++++ Provided records ++++

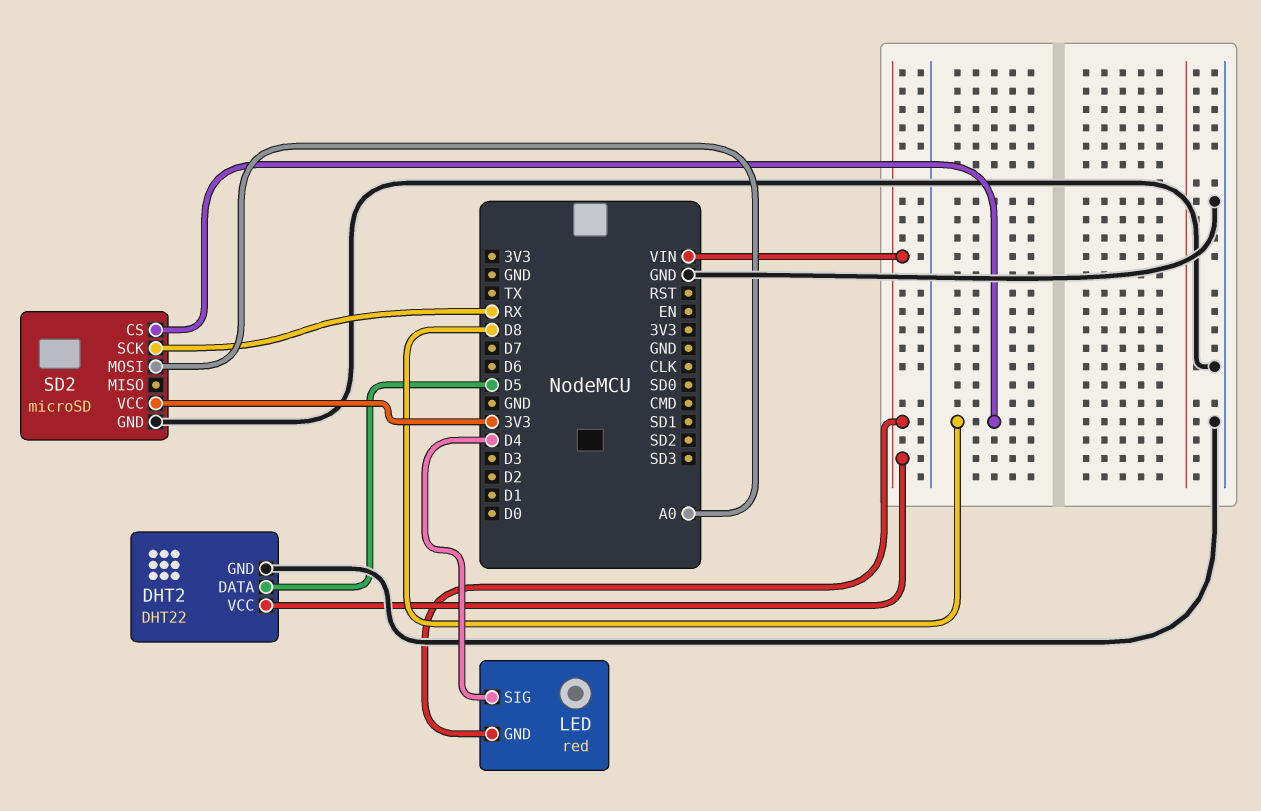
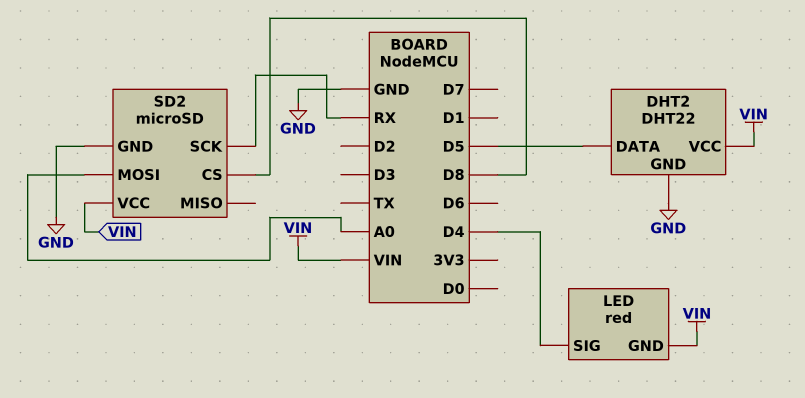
SD2 pin VCC: 3V3 -> VIN

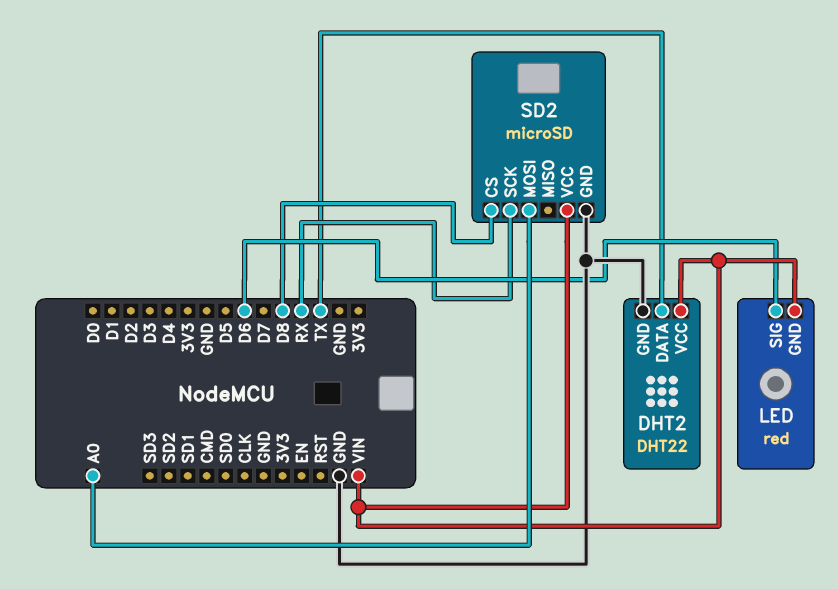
DHT2 pin DATA: D5 -> TX
LED pin SIG: D4 -> D6

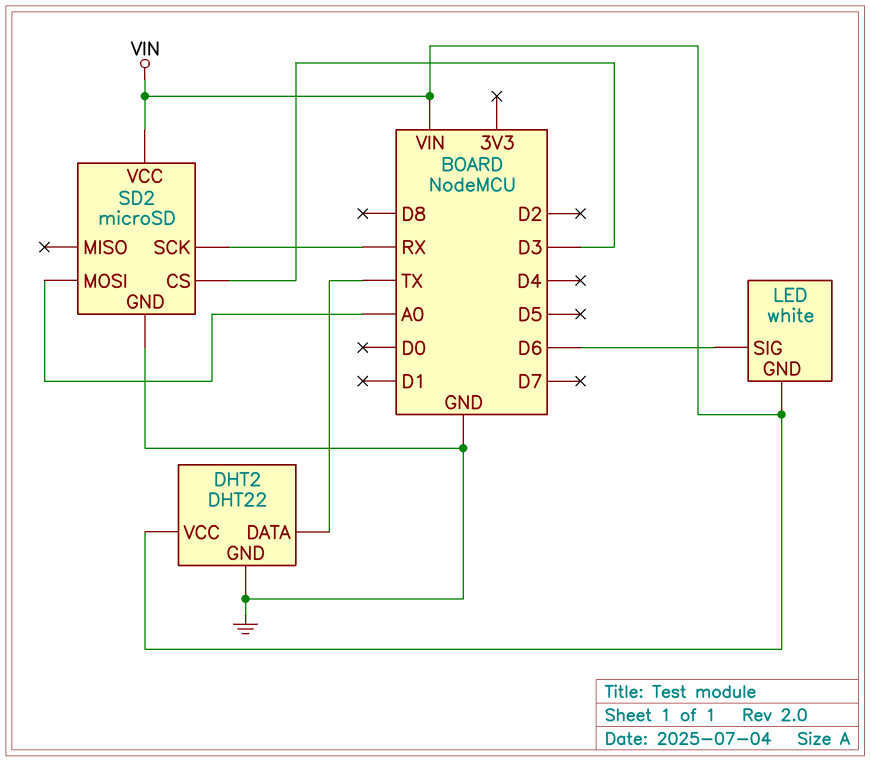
LED: red -> white
SD2 pin CS: D8 -> D3

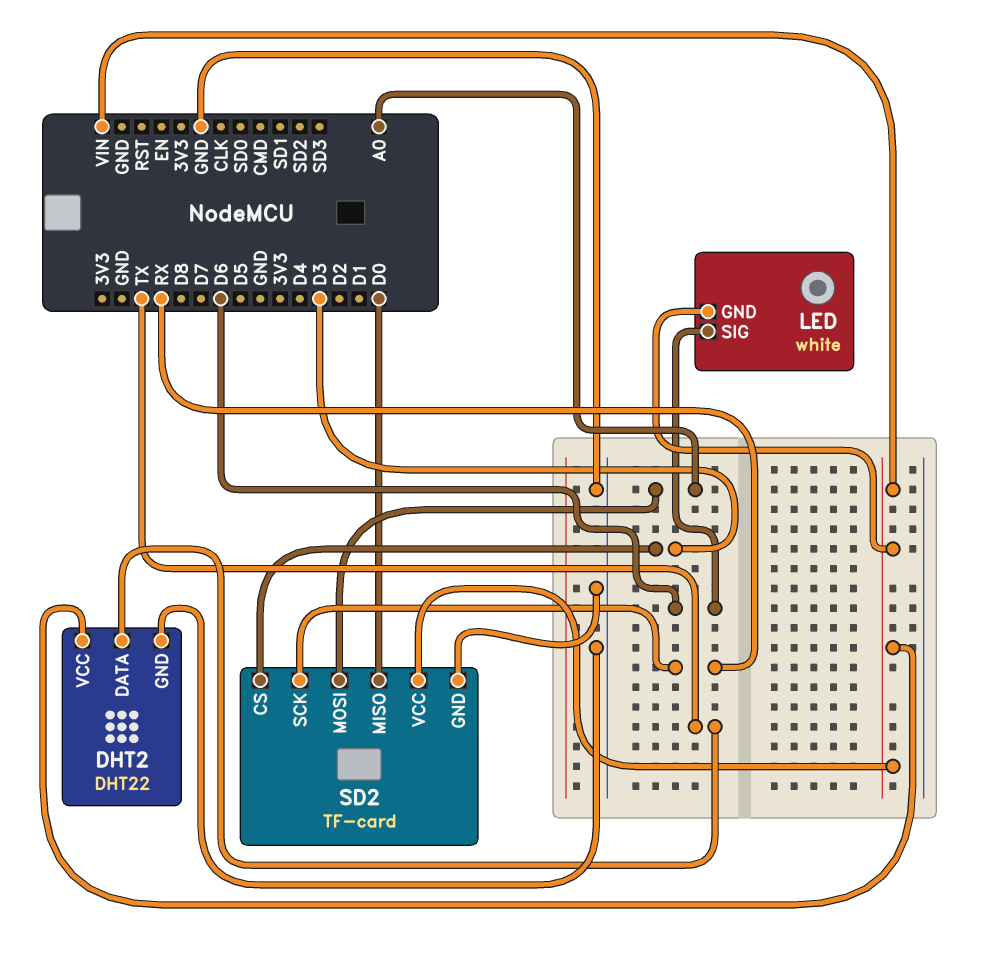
SD2: microSD -> TF-card
SD2 pin MISO: none -> D0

++++

- [What is being asked]:
Take the entries above and set them down exactly, minus the pictures.

- [Problem solution]:
SD2 pin VCC: 3V3 -> VIN

DHT2 pin DATA: D5 -> TX
LED pin SIG: D4 -> D6

LED: red -> white
SD2 pin CS: D8 -> D3

SD2: microSD -> TF-card
SD2 pin MISO: none -> D0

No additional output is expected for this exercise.